> ASSIGNMENT: Extract every record, exactly as written, and ignore the pictures.
+--
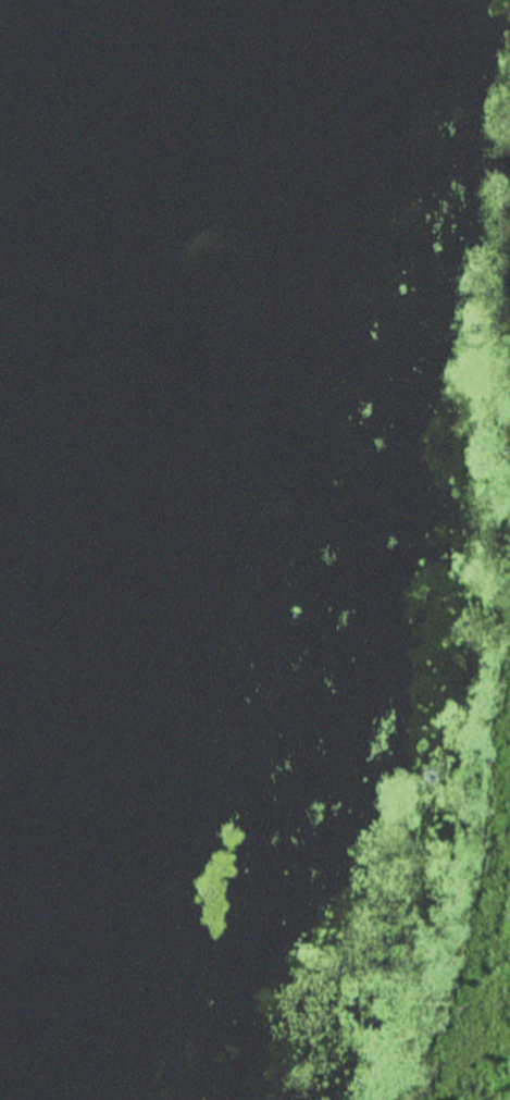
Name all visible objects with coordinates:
airport: (495, 178)
river: (147, 552)
airport: (476, 873)

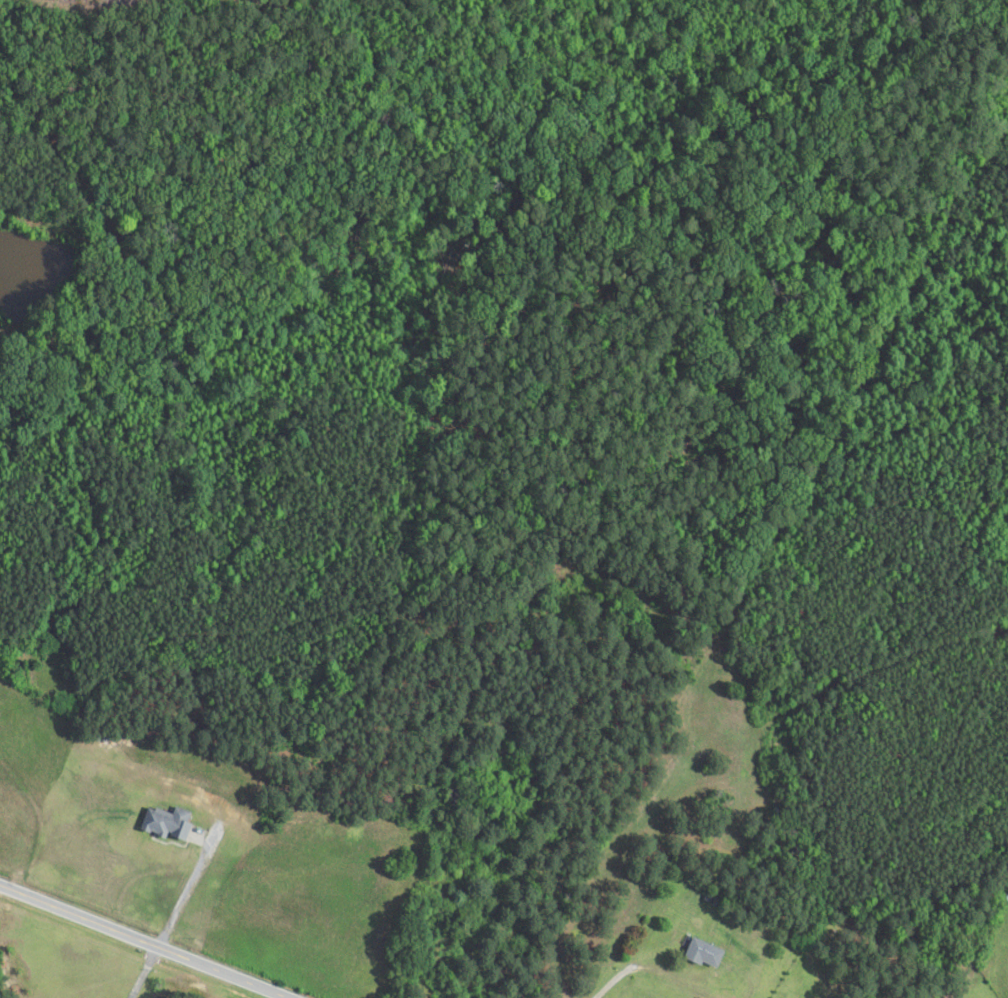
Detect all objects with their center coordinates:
building: (168, 823)
building: (1006, 899)
road: (160, 933)
building: (704, 953)

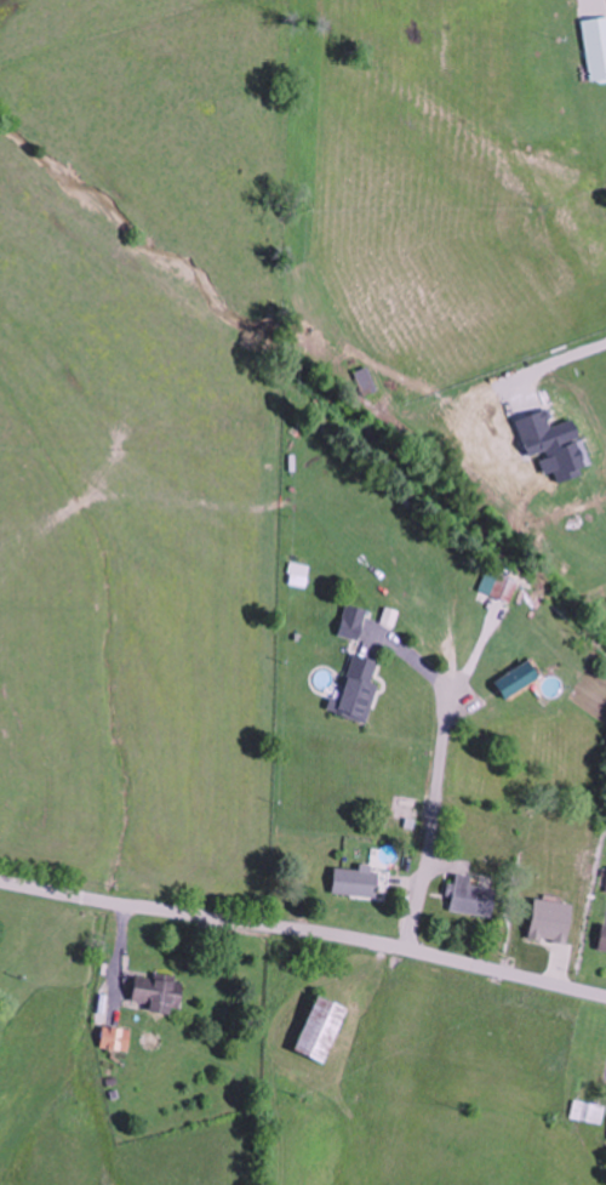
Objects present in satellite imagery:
building: (595, 47)
building: (366, 381)
building: (504, 588)
building: (350, 630)
building: (517, 680)
building: (357, 691)
road: (422, 831)
building: (355, 882)
building: (471, 898)
road: (304, 932)
building: (602, 941)
building: (158, 992)
building: (319, 1030)
building: (116, 1039)
building: (587, 1111)
building: (79, 1117)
+--
> YOUR SOLUTION:
Name all visible objects with coordinates:
airport: (495, 178)
river: (147, 552)
airport: (476, 873)

Detect all objects with their center coordinates:
building: (168, 823)
building: (1006, 899)
road: (160, 933)
building: (704, 953)

Objects present in satellite imagery:
building: (595, 47)
building: (366, 381)
building: (504, 588)
building: (350, 630)
building: (517, 680)
building: (357, 691)
road: (422, 831)
building: (355, 882)
building: (471, 898)
road: (304, 932)
building: (602, 941)
building: (158, 992)
building: (319, 1030)
building: (116, 1039)
building: (587, 1111)
building: (79, 1117)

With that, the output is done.